◆ **WRITTEN TASK**: Gather each line from the records below that contains the string "fraction". Letter case must match.

◆ **DATA LINES**:
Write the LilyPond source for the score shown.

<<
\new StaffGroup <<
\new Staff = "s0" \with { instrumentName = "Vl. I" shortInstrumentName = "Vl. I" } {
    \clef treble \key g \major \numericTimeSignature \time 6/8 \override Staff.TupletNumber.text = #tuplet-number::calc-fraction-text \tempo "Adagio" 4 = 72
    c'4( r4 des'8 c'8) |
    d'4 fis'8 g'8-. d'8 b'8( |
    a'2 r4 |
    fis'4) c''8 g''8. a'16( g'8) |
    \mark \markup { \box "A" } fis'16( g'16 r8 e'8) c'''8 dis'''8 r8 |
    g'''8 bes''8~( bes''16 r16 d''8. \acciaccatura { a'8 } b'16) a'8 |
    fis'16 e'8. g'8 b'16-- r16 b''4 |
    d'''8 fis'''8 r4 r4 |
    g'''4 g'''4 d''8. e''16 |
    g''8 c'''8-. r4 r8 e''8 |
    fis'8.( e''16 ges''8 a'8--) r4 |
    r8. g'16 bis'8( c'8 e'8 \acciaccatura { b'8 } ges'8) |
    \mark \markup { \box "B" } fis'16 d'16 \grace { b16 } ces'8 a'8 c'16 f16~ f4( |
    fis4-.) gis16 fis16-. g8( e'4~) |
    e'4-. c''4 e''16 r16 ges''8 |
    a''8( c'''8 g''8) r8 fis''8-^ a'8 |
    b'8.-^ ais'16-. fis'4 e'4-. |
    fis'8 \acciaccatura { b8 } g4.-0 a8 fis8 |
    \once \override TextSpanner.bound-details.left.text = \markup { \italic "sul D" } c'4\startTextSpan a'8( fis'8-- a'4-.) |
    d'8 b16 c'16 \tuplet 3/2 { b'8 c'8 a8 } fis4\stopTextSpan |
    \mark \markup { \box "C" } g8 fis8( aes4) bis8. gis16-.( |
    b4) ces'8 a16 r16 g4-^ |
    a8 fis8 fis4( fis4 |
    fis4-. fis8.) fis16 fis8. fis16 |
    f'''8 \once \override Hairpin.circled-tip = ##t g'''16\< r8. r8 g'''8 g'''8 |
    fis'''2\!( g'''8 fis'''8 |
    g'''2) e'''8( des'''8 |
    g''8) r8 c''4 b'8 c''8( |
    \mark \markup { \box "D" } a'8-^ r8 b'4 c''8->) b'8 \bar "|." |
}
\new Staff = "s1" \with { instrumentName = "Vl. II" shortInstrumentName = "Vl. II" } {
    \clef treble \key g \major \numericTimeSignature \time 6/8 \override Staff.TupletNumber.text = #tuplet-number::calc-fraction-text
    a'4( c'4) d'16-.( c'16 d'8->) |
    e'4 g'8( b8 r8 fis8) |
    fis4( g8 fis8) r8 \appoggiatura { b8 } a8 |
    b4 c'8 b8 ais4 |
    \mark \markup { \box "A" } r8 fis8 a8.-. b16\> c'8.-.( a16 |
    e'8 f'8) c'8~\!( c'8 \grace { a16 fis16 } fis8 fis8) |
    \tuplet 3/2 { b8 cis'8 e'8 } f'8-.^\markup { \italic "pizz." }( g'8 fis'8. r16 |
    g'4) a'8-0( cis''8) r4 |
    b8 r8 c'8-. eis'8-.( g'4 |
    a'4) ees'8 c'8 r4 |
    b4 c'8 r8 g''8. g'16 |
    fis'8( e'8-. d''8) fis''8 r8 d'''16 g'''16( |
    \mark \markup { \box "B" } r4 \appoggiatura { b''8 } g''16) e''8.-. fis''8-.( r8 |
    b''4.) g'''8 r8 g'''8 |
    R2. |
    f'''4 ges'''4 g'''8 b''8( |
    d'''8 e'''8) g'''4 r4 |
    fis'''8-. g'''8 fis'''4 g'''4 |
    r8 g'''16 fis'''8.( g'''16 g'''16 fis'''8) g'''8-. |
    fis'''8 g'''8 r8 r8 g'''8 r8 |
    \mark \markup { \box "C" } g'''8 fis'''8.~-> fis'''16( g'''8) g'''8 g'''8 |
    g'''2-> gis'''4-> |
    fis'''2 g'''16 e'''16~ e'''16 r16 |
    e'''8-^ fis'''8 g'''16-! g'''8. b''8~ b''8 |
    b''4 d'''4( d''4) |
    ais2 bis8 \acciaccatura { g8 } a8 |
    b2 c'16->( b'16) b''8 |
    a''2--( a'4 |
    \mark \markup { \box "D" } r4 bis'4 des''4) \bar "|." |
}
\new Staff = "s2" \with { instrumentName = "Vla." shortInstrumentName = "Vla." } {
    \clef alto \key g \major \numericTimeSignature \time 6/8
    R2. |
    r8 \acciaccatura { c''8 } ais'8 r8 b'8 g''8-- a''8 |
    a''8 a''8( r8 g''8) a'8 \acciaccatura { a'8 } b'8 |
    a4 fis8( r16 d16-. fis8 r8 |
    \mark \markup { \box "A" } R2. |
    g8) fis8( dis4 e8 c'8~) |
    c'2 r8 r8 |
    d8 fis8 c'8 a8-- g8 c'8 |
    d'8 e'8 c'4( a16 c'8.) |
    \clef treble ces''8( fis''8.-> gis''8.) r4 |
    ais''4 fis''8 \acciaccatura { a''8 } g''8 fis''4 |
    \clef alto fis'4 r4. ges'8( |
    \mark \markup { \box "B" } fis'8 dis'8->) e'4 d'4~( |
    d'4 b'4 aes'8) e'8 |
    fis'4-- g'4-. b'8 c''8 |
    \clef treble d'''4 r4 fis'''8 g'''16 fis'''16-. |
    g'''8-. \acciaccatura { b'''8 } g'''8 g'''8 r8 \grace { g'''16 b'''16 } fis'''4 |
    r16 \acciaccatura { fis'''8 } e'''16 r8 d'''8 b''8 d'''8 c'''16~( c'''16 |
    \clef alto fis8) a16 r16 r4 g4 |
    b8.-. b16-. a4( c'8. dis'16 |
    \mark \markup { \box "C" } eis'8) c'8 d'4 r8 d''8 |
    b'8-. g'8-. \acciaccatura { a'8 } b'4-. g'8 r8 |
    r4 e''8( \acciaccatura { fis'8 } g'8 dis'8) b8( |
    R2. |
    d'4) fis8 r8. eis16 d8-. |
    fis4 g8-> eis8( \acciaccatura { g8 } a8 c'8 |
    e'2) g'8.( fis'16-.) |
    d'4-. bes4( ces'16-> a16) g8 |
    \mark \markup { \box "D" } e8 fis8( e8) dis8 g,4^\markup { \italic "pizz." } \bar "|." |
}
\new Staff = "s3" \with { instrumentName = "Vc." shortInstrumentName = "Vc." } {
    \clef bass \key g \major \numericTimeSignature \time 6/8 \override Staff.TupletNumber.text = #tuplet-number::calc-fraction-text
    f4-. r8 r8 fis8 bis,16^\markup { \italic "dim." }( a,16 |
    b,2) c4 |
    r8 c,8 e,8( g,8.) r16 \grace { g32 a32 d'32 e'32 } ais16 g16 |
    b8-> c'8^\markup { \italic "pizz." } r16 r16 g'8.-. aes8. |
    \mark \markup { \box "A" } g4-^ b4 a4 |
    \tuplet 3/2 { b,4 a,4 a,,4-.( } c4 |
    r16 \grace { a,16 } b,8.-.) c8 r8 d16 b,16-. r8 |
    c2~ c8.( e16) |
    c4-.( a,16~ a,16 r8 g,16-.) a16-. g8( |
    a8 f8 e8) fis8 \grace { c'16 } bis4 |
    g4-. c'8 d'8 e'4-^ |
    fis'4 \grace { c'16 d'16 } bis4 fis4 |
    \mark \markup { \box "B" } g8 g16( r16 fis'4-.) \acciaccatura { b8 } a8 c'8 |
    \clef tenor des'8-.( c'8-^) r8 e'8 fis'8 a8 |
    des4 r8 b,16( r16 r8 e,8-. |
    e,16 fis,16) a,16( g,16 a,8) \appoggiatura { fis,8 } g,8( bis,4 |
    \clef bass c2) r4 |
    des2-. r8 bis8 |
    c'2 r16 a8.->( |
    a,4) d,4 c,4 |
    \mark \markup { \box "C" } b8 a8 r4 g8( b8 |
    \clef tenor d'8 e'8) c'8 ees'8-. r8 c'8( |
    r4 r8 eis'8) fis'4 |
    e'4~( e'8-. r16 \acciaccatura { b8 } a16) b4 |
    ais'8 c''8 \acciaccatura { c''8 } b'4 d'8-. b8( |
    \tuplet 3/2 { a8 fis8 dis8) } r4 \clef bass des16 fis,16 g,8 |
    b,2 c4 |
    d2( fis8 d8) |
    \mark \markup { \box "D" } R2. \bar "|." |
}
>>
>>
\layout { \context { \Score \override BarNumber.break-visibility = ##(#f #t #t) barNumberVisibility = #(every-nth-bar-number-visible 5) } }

◆ **ANSWER TO THE EXERCISE**:
    \clef treble \key g \major \numericTimeSignature \time 6/8 \override Staff.TupletNumber.text = #tuplet-number::calc-fraction-text \tempo "Adagio" 4 = 72
    \clef treble \key g \major \numericTimeSignature \time 6/8 \override Staff.TupletNumber.text = #tuplet-number::calc-fraction-text
    \clef bass \key g \major \numericTimeSignature \time 6/8 \override Staff.TupletNumber.text = #tuplet-number::calc-fraction-text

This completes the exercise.